> [EXERCISE DIRECTIONS]:
Which lines below contain "none"? Copy every one of them.

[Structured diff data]
____
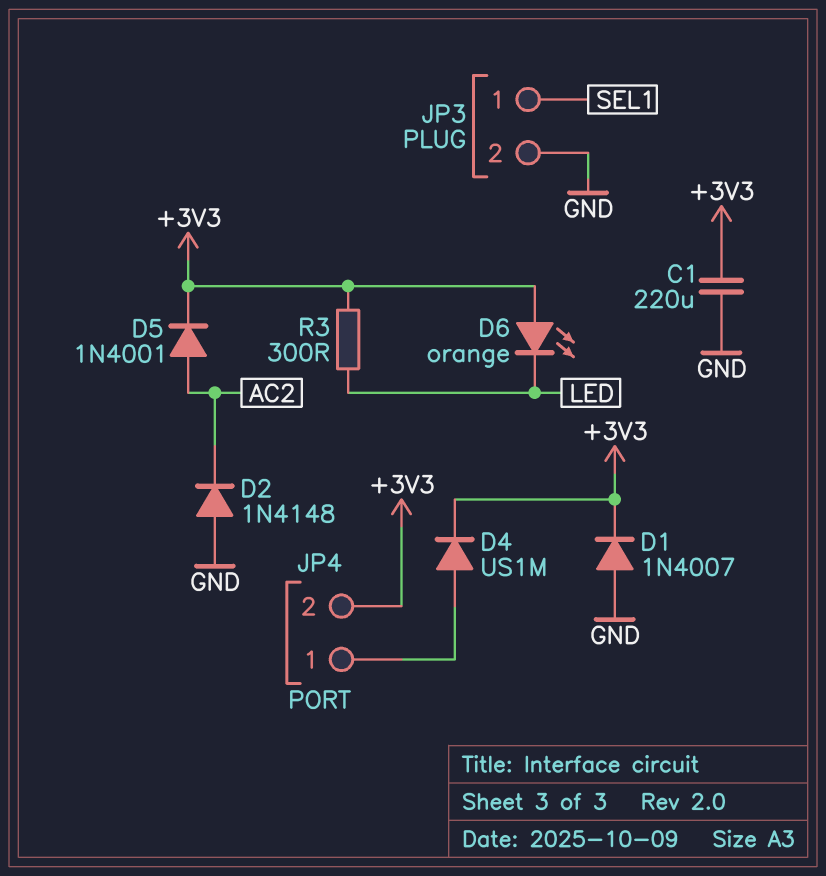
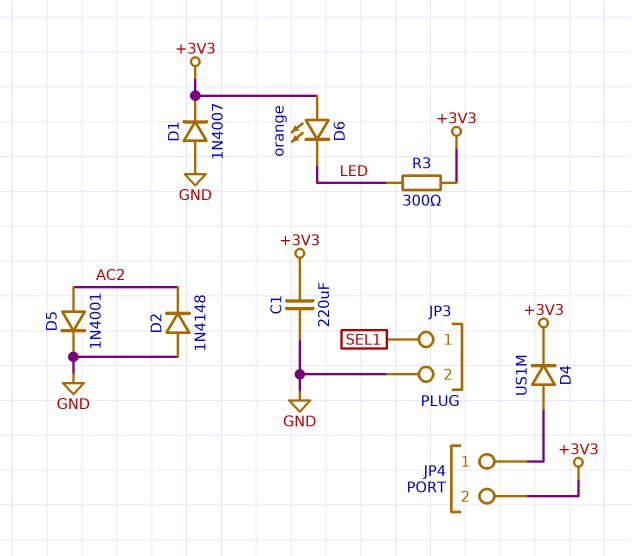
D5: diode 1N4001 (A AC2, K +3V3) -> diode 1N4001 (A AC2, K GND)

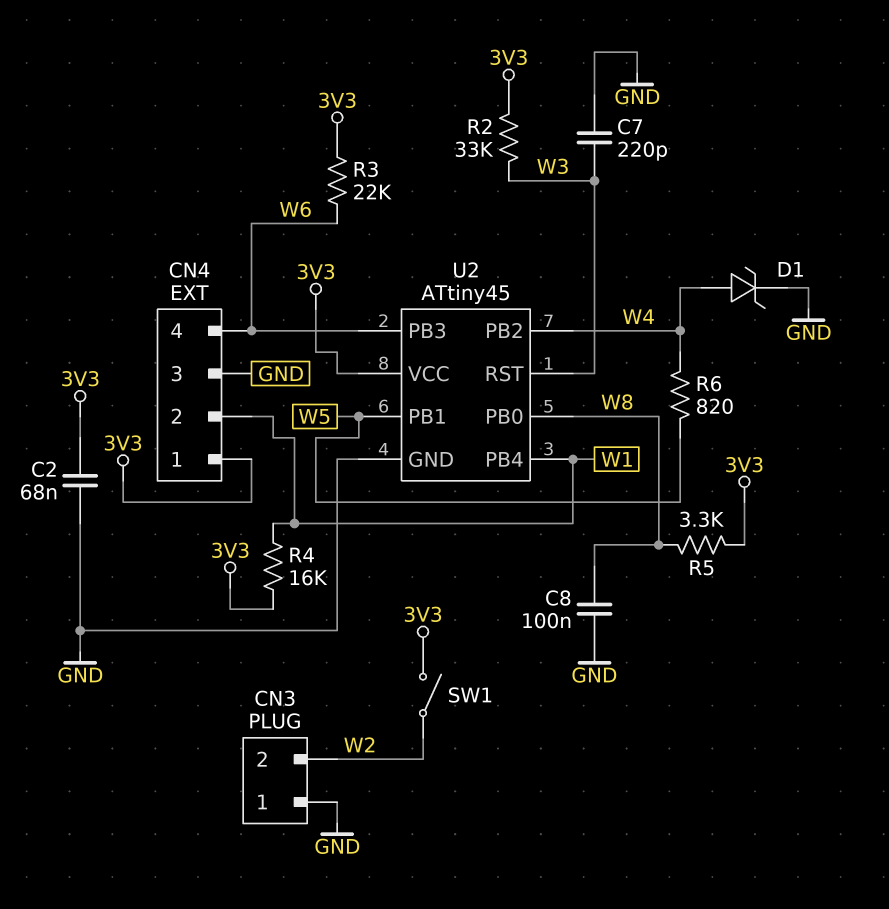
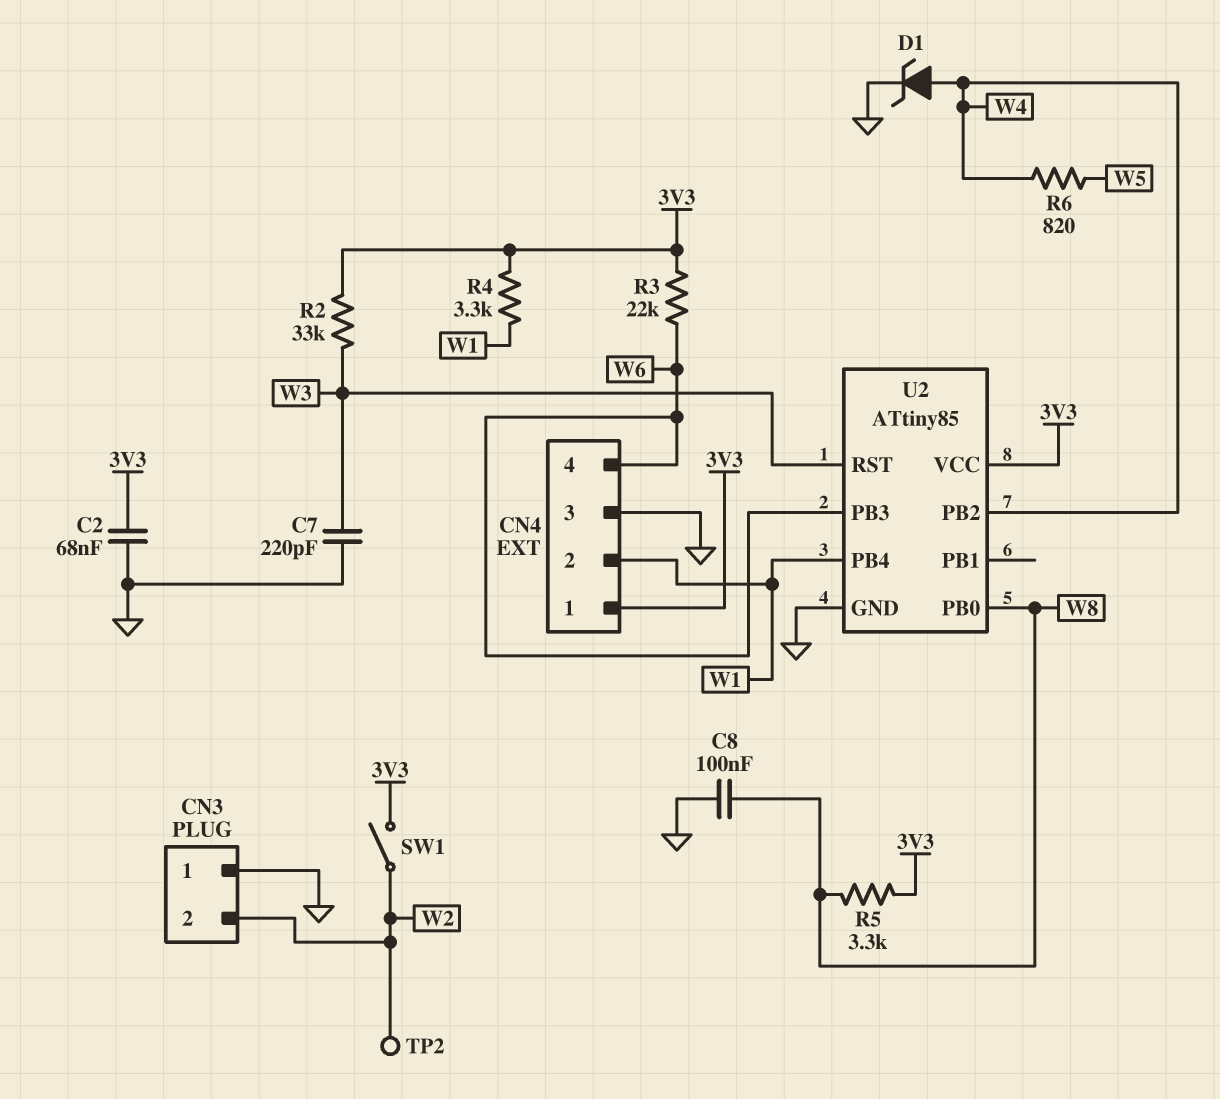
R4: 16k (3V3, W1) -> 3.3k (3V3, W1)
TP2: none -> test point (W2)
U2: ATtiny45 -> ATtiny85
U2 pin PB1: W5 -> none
____
> [WRITTEN SOLUTION]:
TP2: none -> test point (W2)
U2 pin PB1: W5 -> none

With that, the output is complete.